_Dataset_:
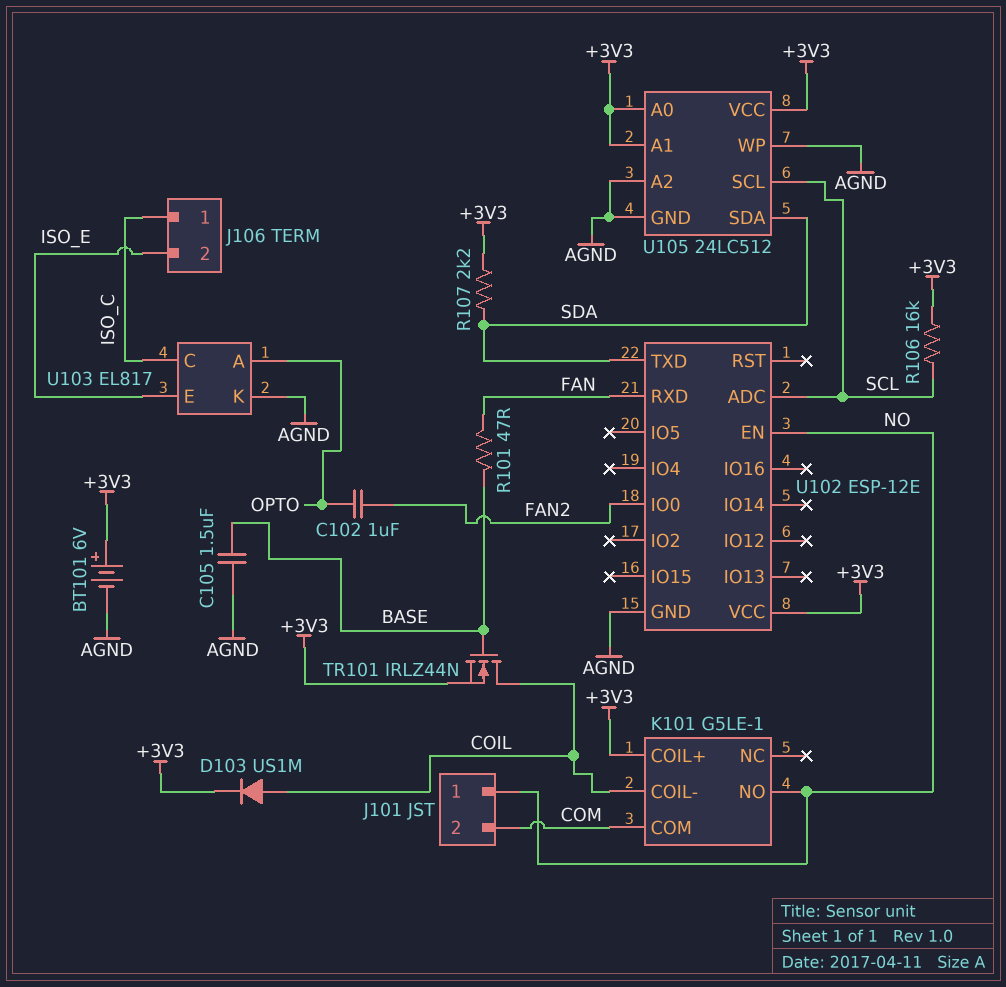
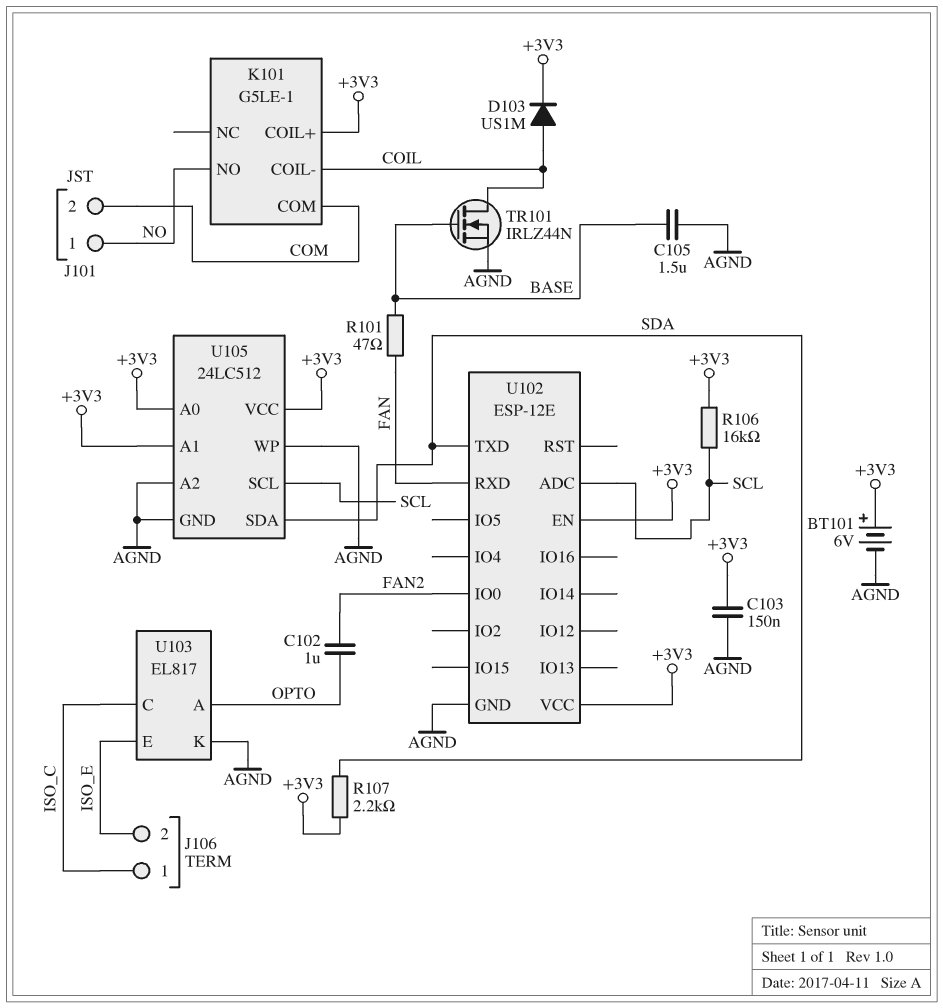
C103: none -> 150nF (+3V3, AGND)
TR101: NMOS IRLZ44N (G BASE, D COIL, S +3V3) -> NMOS IRLZ44N (G BASE, D COIL, S AGND)
U102 pin EN: NO -> +3V3

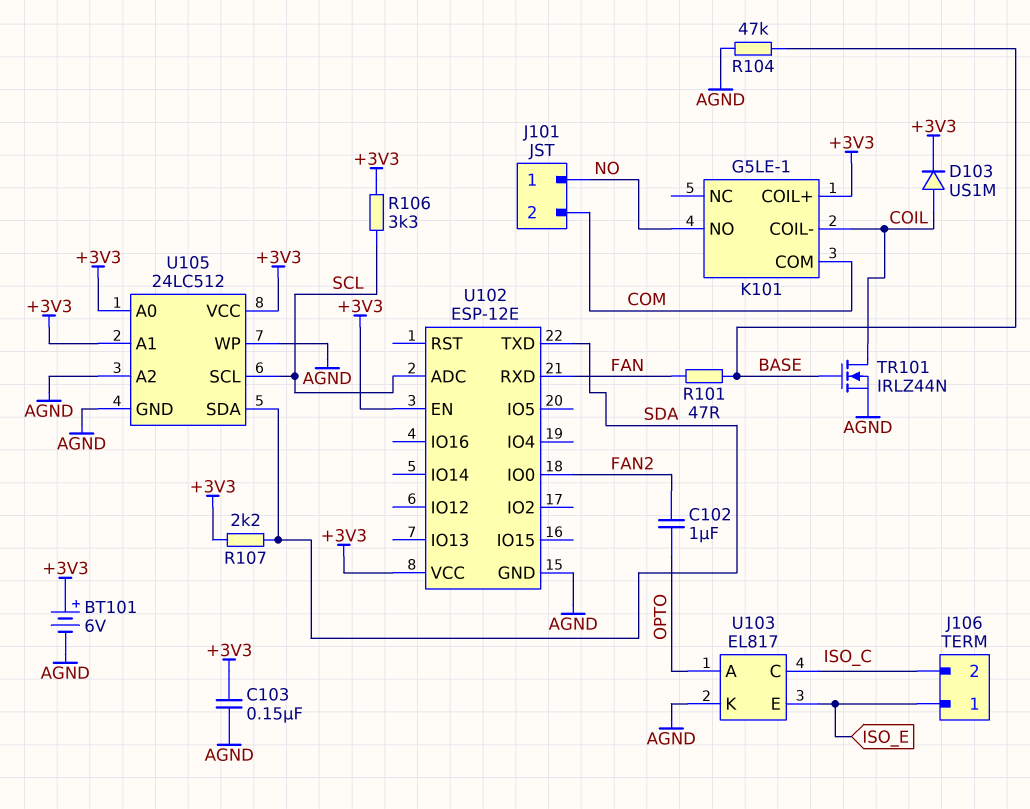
C105: 1.5uF (AGND, BASE) -> none
J106 pin 1: ISO_C -> ISO_E
J106 pin 2: ISO_E -> ISO_C
R104: none -> 47k (AGND, BASE)
R106: 16k (+3V3, SCL) -> 3.3k (+3V3, SCL)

_Task_: Report how many lines in the listing above have the string "AGND" in them; write the number only.

_Final answer_: 4